* Provided data *
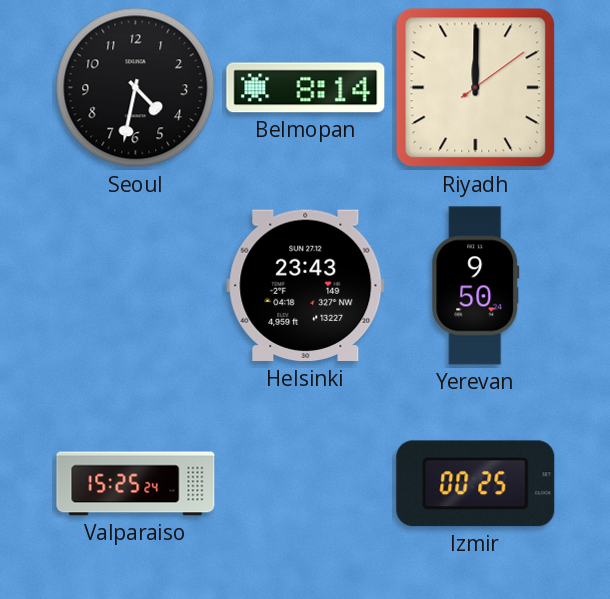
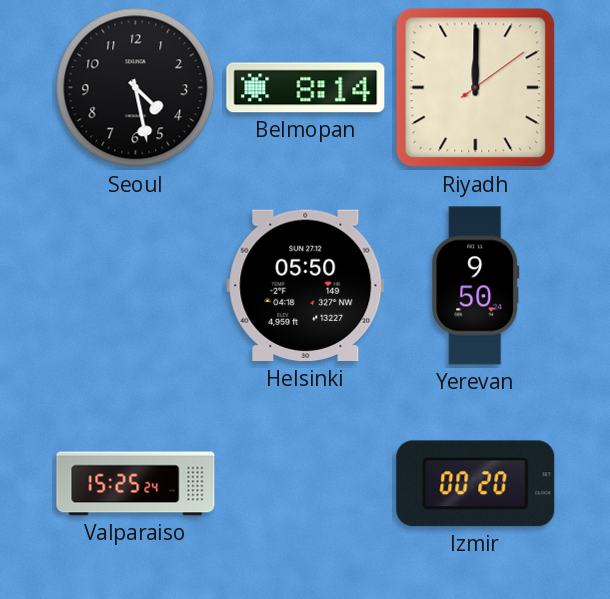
Seoul: 4:32 -> 4:28
Helsinki: 23:43 -> 05:50
Izmir: 00:25 -> 00:20
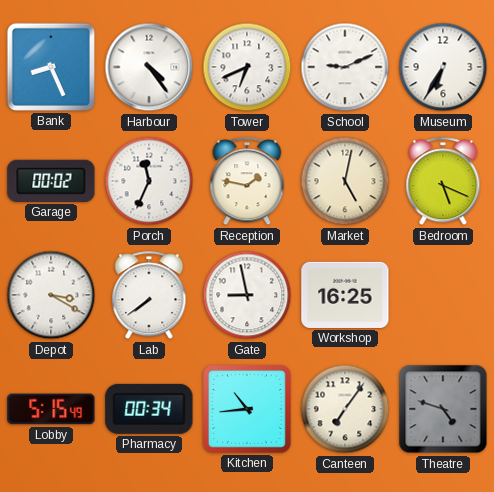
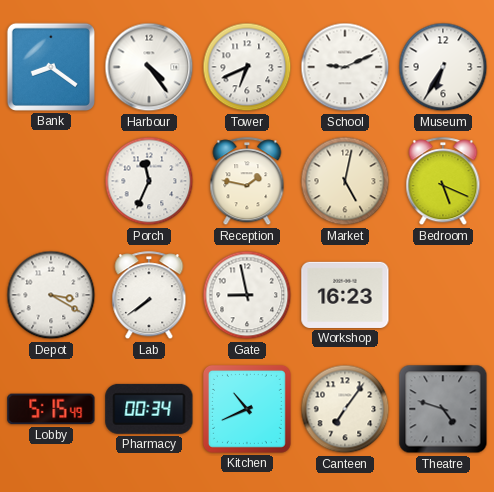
Bank: 8:26 -> 8:21
Garage: 00:02 -> none
Workshop: 16:25 -> 16:23
Kitchen: 10:44 -> 10:41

* Work to do *
Reproduce verbatim every line of text in the entries above, omitting the pictures.

* Task result *
Seoul: 4:32 -> 4:28
Helsinki: 23:43 -> 05:50
Izmir: 00:25 -> 00:20
Bank: 8:26 -> 8:21
Garage: 00:02 -> none
Workshop: 16:25 -> 16:23
Kitchen: 10:44 -> 10:41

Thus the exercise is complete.